THE PROBLEM =>
What you return must be the full listing, word for word, with no images in it.

DATA BLOCK =>
++++++++++

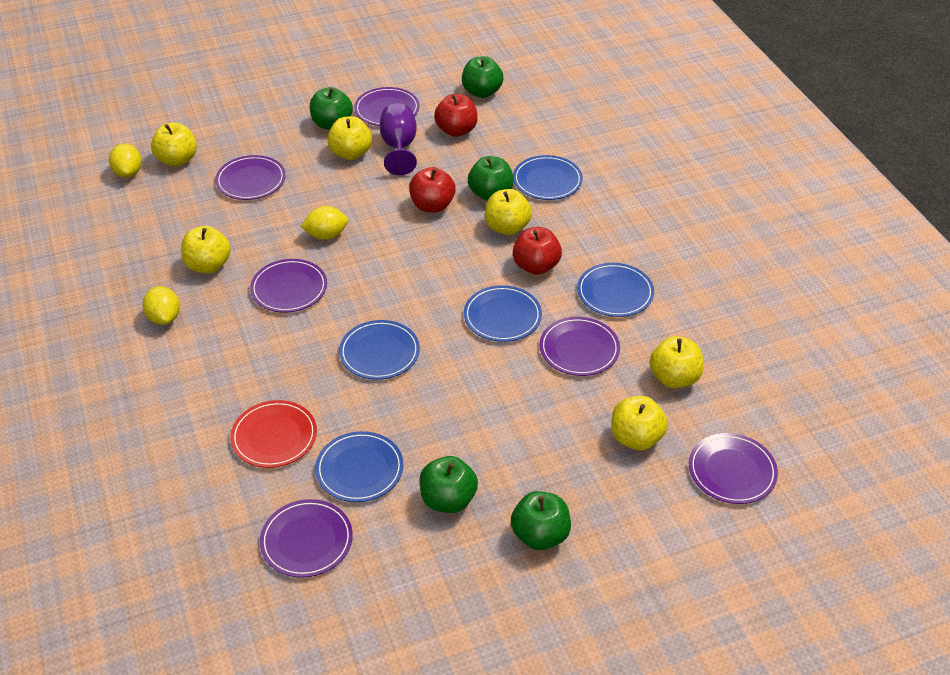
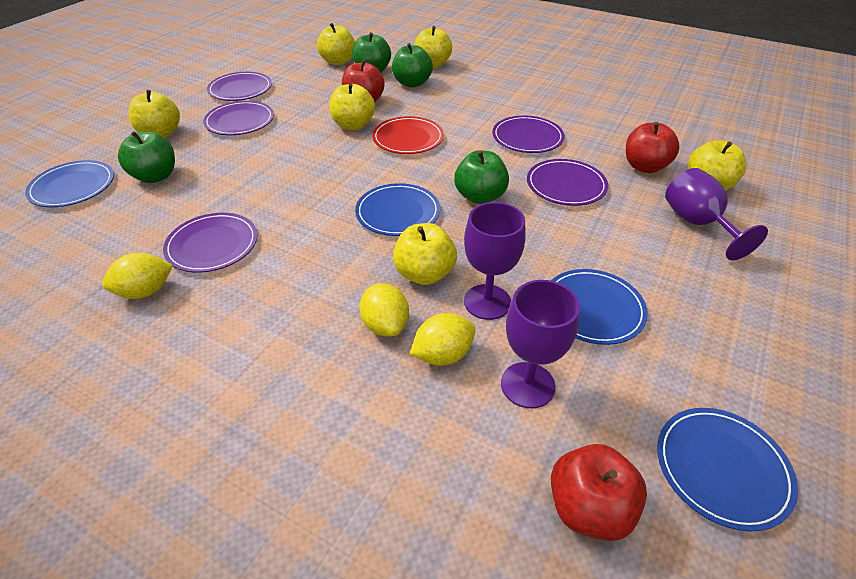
blue plate: 5 -> 4
green apple: 5 -> 4
purple goblet: 1 -> 3
purple plate: 6 -> 5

++++++++++

TASK OUTPUT =>
blue plate: 5 -> 4
green apple: 5 -> 4
purple goblet: 1 -> 3
purple plate: 6 -> 5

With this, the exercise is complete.